:: TASK DESCRIPTION ::
Exactly as written, return every line of the data below apart from the pictures.

:: SOURCE DATA ::

╭──

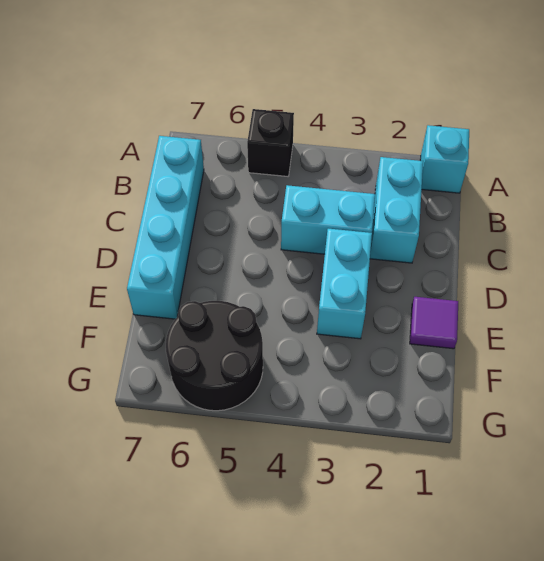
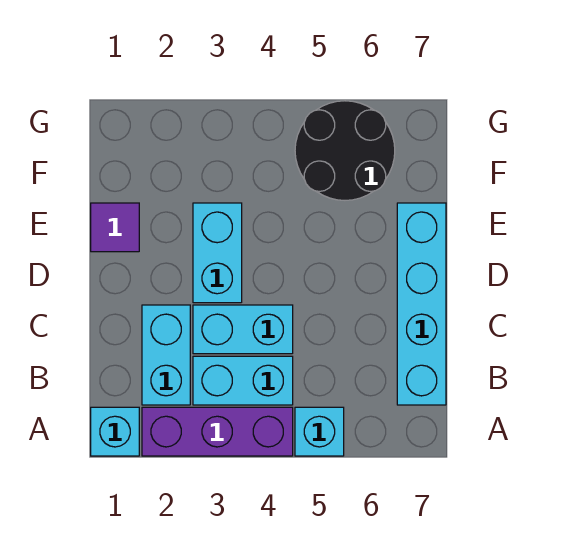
none -> purple brick A2:A4 level 1
black brick A5 level 1 -> cyan brick A5 level 1
none -> cyan brick B3:B4 level 1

╰──

:: RESULT ::
none -> purple brick A2:A4 level 1
black brick A5 level 1 -> cyan brick A5 level 1
none -> cyan brick B3:B4 level 1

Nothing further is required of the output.